What is required:
Print every line of the records below word for word, and leave the pictures out of your answer.

Input for this task:
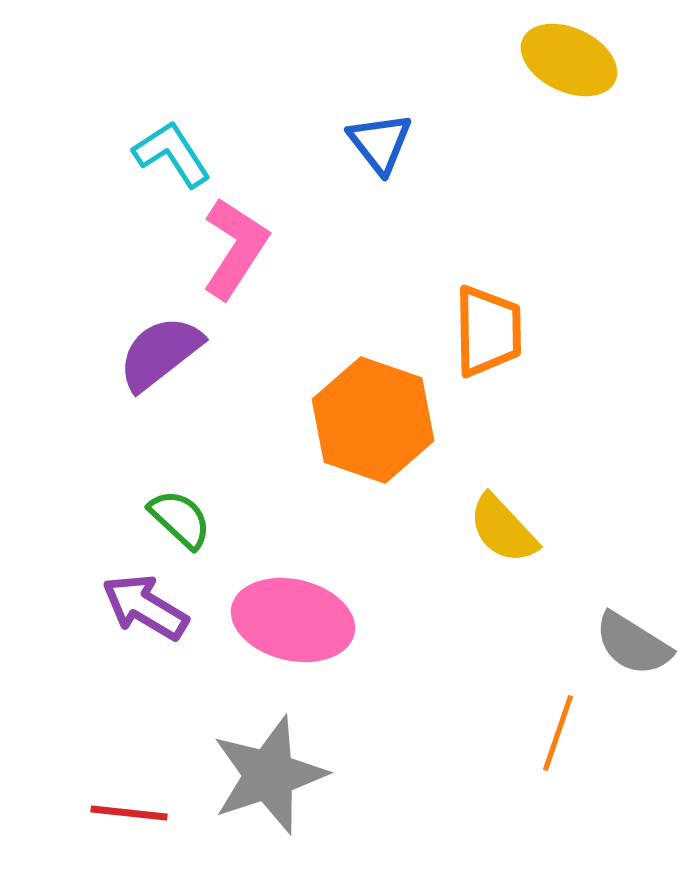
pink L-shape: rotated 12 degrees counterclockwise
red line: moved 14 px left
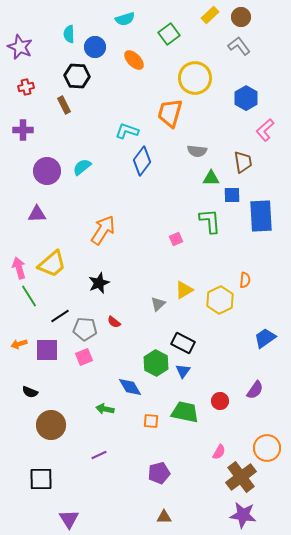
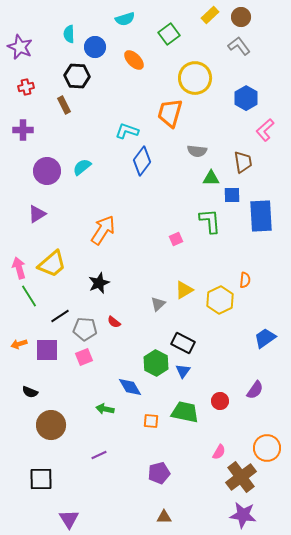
purple triangle at (37, 214): rotated 30 degrees counterclockwise
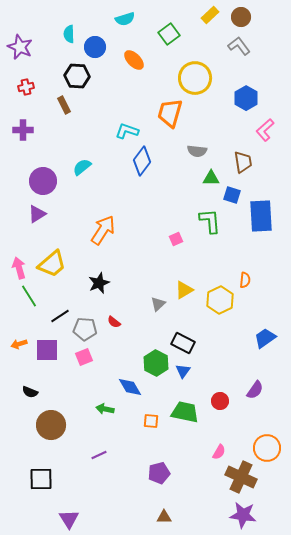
purple circle at (47, 171): moved 4 px left, 10 px down
blue square at (232, 195): rotated 18 degrees clockwise
brown cross at (241, 477): rotated 28 degrees counterclockwise
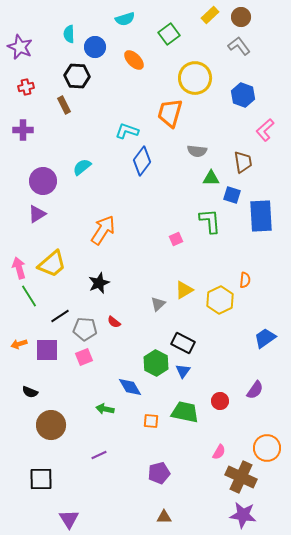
blue hexagon at (246, 98): moved 3 px left, 3 px up; rotated 10 degrees counterclockwise
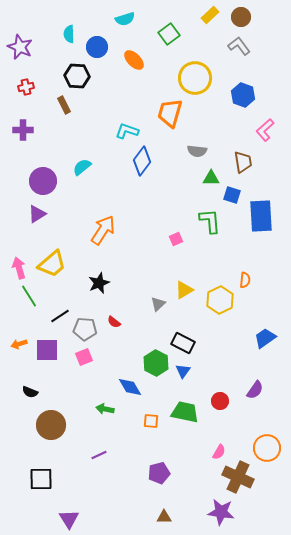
blue circle at (95, 47): moved 2 px right
brown cross at (241, 477): moved 3 px left
purple star at (243, 515): moved 22 px left, 3 px up
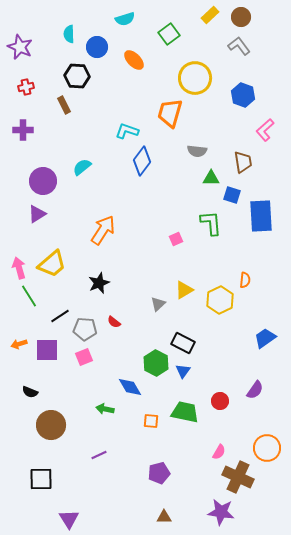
green L-shape at (210, 221): moved 1 px right, 2 px down
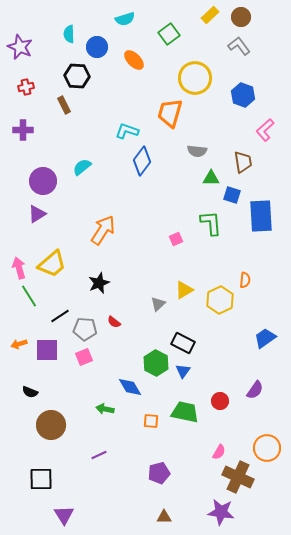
purple triangle at (69, 519): moved 5 px left, 4 px up
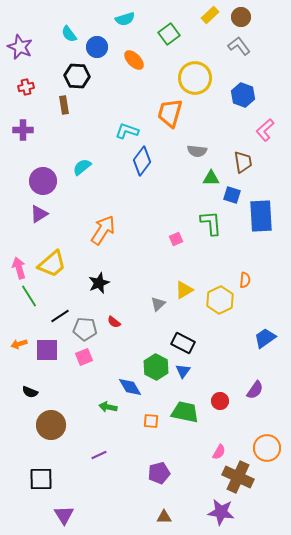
cyan semicircle at (69, 34): rotated 36 degrees counterclockwise
brown rectangle at (64, 105): rotated 18 degrees clockwise
purple triangle at (37, 214): moved 2 px right
green hexagon at (156, 363): moved 4 px down
green arrow at (105, 409): moved 3 px right, 2 px up
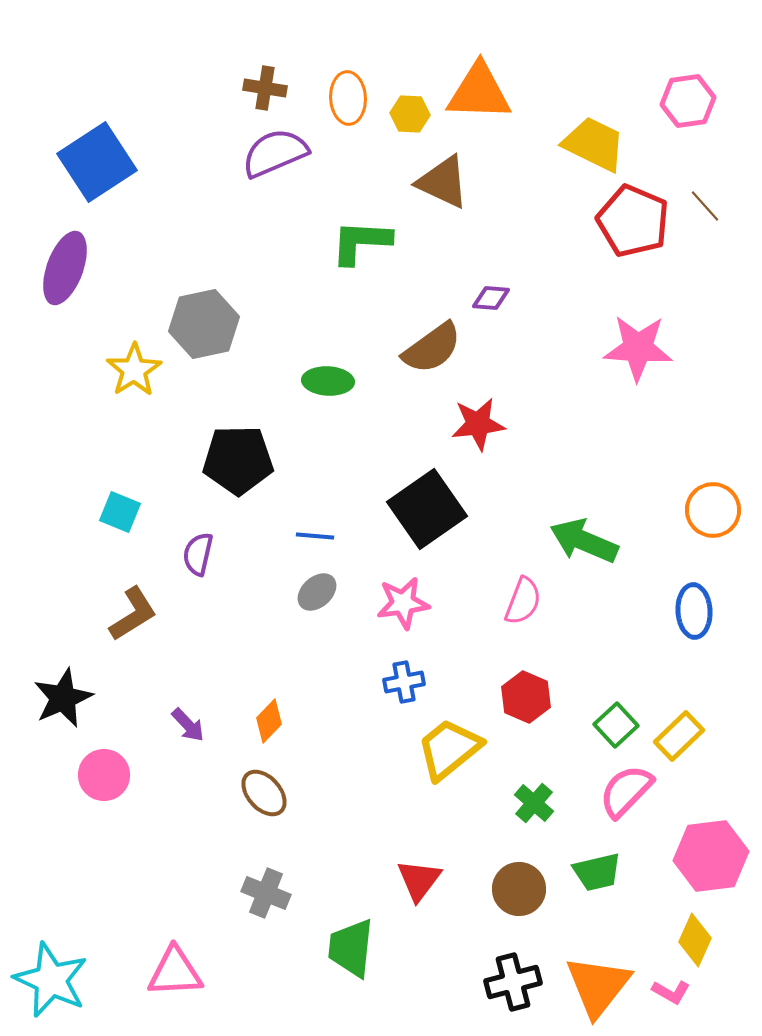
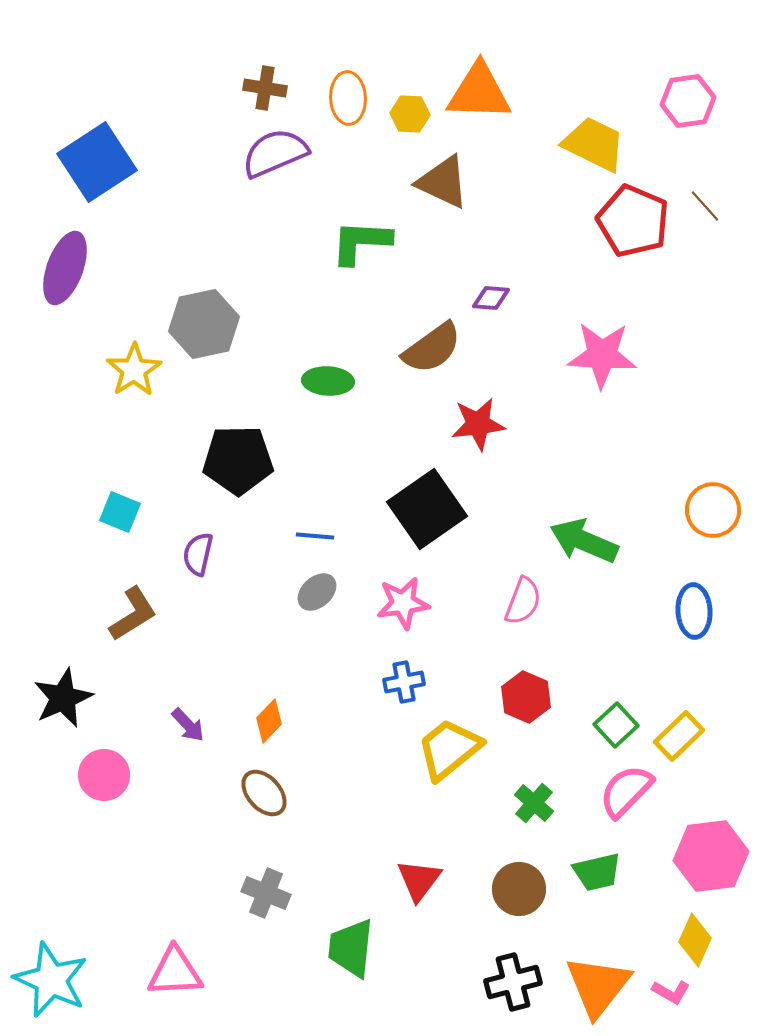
pink star at (638, 348): moved 36 px left, 7 px down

Result of the exercise:
pink L-shape: rotated 12 degrees counterclockwise
red line: moved 14 px left
purple triangle at (37, 214): rotated 30 degrees counterclockwise
purple circle at (47, 171): moved 4 px left, 10 px down
blue square at (232, 195): rotated 18 degrees clockwise
brown cross at (241, 477): rotated 28 degrees counterclockwise
blue hexagon at (246, 98): moved 3 px left, 3 px up; rotated 10 degrees counterclockwise
blue circle at (95, 47): moved 2 px right
brown cross at (241, 477): moved 3 px left
purple star at (243, 515): moved 22 px left, 3 px up
green L-shape at (210, 221): moved 1 px right, 2 px down
purple triangle at (69, 519): moved 5 px left, 4 px up
cyan semicircle at (69, 34): rotated 36 degrees counterclockwise
brown rectangle at (64, 105): rotated 18 degrees clockwise
purple triangle at (37, 214): moved 2 px right
green hexagon at (156, 363): moved 4 px down
green arrow at (105, 409): moved 3 px right, 2 px up
pink star at (638, 348): moved 36 px left, 7 px down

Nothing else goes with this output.